* START INPUT DATA *

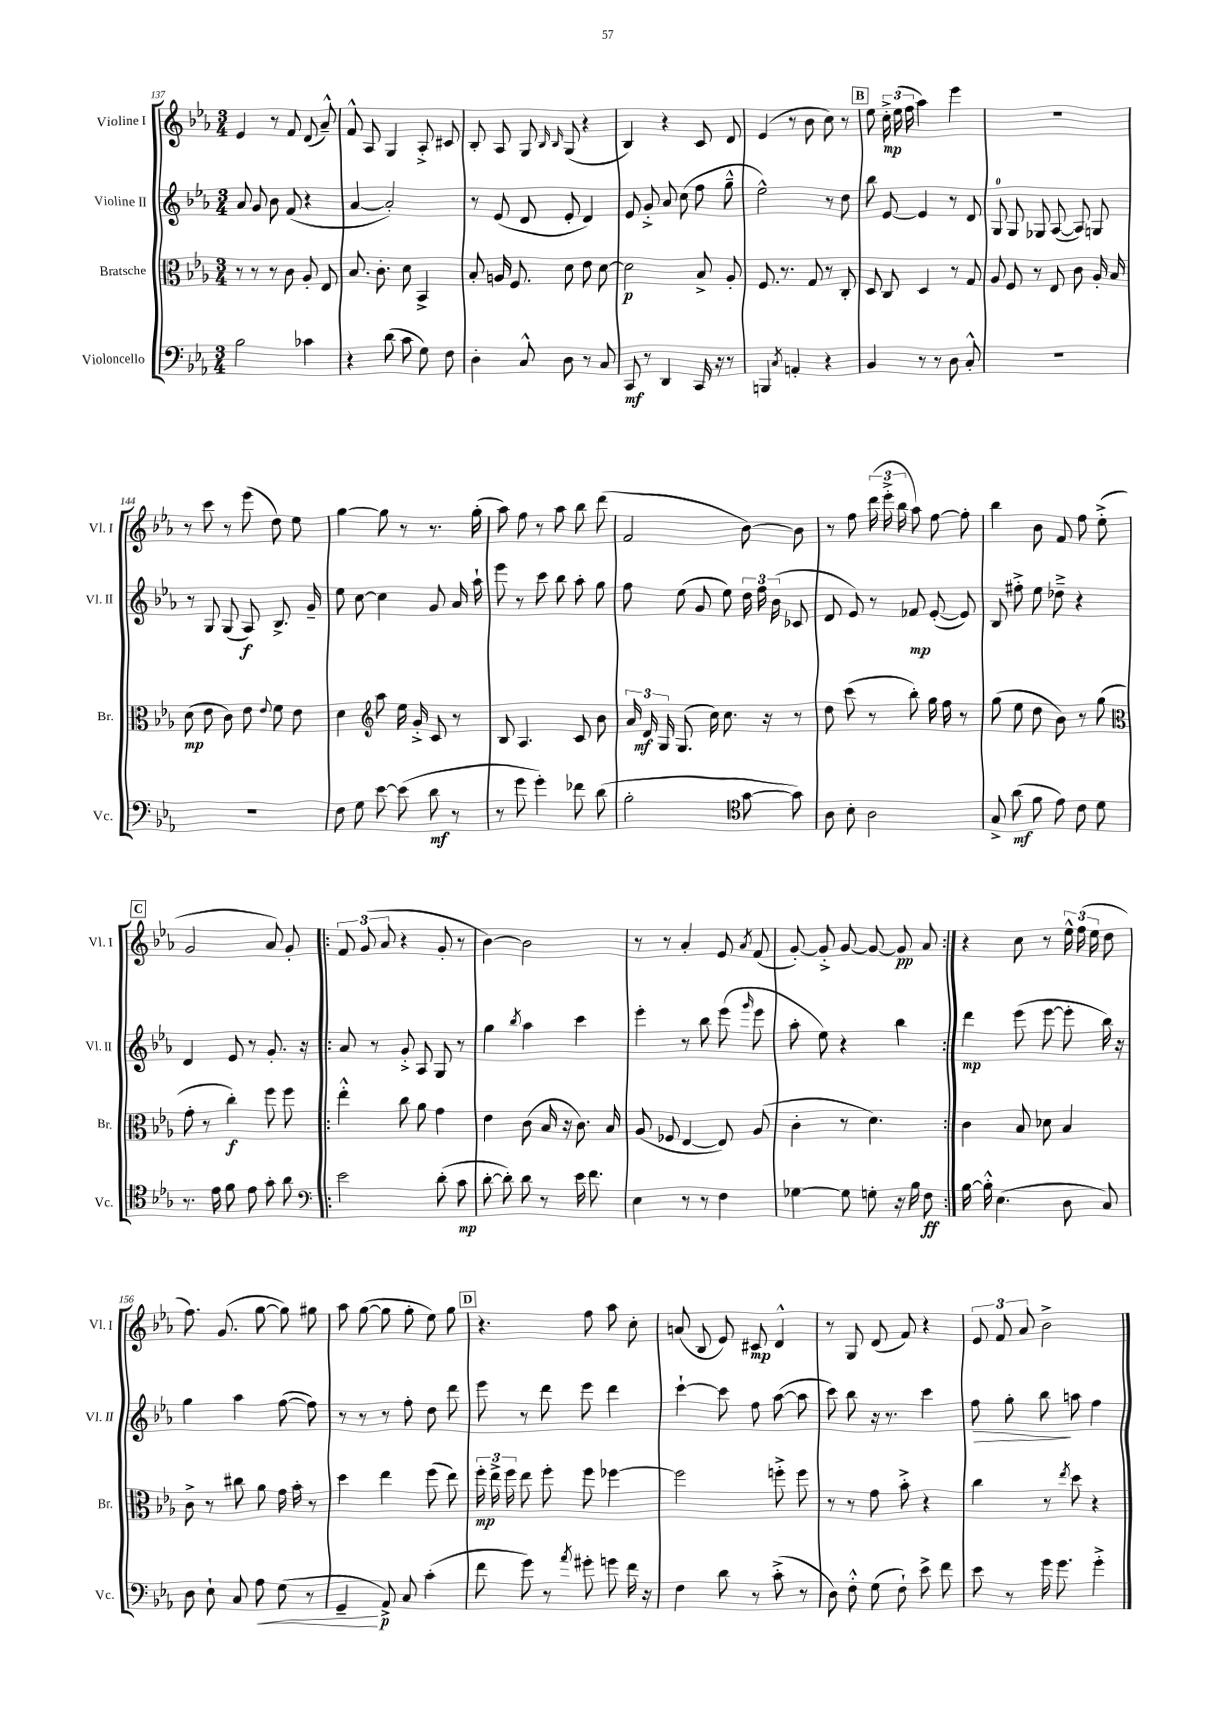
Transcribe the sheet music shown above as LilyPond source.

* END INPUT DATA *
* START INPUT DATA *

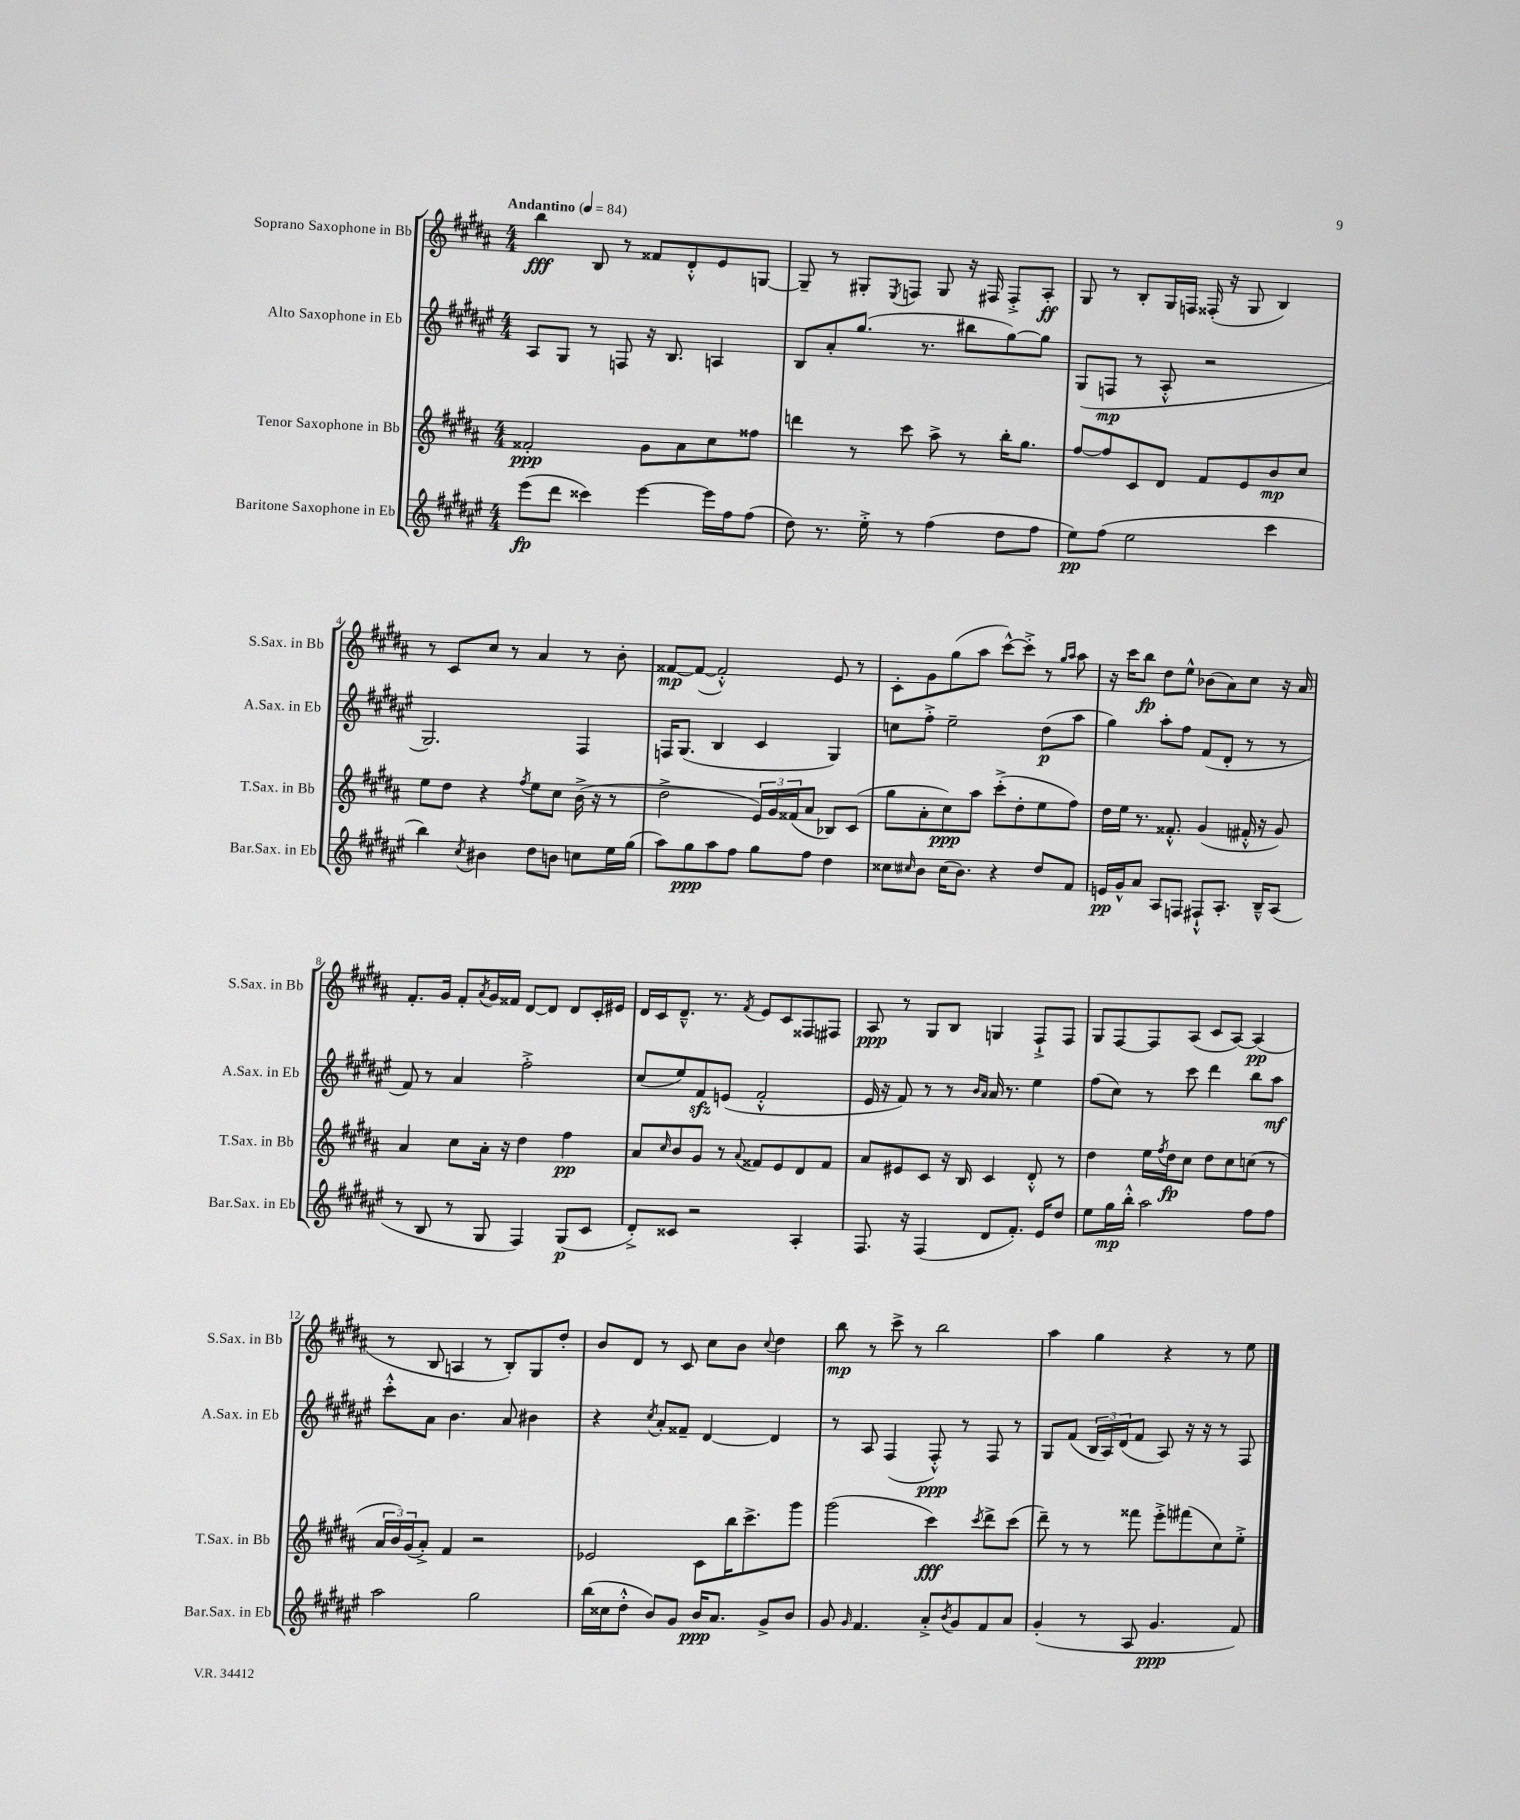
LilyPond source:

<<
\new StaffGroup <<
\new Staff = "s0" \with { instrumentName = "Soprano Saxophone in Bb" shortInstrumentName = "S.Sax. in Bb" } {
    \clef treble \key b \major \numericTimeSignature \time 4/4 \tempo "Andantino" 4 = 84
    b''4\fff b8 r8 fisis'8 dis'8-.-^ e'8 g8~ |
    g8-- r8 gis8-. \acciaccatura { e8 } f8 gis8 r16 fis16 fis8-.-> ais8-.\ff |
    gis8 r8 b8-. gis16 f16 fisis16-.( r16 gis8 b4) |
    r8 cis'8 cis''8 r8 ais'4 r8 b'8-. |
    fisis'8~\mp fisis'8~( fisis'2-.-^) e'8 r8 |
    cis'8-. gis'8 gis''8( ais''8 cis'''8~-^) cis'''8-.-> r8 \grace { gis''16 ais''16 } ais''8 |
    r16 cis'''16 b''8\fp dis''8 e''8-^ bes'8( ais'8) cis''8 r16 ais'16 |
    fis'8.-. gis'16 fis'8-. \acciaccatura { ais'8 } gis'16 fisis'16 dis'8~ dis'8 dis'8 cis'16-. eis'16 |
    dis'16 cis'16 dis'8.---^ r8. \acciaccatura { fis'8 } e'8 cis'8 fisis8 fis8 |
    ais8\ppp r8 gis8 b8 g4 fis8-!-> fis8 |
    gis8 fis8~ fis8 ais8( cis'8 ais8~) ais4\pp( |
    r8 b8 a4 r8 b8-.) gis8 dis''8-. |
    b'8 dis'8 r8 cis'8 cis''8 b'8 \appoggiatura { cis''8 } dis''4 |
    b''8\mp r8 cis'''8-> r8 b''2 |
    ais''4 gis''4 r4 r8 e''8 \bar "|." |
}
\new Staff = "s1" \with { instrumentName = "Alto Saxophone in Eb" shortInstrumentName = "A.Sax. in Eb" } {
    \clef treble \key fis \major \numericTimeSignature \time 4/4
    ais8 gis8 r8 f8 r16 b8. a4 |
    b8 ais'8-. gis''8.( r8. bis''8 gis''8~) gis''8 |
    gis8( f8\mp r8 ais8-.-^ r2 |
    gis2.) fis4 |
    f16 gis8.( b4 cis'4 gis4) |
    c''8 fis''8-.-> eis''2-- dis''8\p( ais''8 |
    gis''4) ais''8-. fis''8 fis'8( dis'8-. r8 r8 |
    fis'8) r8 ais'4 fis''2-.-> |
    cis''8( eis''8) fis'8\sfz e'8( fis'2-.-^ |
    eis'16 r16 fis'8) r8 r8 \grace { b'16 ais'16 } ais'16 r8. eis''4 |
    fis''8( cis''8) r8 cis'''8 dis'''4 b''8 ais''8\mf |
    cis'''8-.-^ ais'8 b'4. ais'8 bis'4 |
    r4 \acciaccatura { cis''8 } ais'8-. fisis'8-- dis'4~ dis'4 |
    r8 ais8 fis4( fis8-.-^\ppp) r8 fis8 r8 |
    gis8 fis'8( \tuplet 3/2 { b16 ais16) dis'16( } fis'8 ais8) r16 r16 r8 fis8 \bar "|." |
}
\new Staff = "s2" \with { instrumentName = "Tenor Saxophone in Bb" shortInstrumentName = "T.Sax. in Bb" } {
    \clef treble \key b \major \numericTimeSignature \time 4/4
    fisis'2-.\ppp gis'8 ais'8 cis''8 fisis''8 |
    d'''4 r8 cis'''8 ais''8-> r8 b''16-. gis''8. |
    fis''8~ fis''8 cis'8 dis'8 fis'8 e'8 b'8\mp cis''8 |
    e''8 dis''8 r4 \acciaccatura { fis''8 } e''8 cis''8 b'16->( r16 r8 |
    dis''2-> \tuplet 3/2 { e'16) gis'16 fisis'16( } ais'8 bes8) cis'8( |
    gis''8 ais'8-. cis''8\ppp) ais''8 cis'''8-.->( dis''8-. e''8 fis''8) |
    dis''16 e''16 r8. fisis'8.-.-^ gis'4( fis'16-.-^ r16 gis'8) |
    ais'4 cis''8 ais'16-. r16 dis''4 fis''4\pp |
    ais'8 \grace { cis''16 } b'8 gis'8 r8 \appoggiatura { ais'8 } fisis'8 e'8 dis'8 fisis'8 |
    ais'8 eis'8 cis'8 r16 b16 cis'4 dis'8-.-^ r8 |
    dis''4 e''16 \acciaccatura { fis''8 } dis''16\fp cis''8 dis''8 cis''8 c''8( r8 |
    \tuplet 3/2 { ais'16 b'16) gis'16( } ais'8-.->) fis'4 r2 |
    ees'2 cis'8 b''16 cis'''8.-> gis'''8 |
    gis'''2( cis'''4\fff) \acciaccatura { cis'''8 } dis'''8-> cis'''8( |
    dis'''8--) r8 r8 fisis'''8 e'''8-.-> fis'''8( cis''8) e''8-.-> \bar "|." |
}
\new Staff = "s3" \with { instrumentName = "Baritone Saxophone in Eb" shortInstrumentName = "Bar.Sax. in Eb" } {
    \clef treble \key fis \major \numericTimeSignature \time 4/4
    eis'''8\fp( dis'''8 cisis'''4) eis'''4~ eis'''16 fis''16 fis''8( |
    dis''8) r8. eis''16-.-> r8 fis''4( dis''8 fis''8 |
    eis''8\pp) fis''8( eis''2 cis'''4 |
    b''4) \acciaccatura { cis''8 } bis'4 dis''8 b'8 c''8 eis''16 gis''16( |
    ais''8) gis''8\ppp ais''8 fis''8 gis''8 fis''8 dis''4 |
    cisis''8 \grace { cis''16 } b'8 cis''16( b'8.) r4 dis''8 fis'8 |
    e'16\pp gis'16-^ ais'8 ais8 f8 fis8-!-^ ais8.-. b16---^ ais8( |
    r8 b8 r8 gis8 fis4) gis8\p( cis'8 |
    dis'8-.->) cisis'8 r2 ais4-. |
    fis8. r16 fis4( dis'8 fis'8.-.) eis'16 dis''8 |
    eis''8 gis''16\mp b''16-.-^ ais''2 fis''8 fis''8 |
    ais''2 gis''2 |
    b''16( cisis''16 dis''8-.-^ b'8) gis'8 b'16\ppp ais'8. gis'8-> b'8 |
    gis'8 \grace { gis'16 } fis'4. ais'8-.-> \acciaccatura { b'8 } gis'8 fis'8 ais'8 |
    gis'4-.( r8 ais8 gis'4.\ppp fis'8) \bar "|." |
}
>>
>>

* END INPUT DATA *

DIRECTIONS FOR THIS TASK:
Please count the lines in the records above that contain the string "time" and reply with only that number.

TASK SOLUTION:
4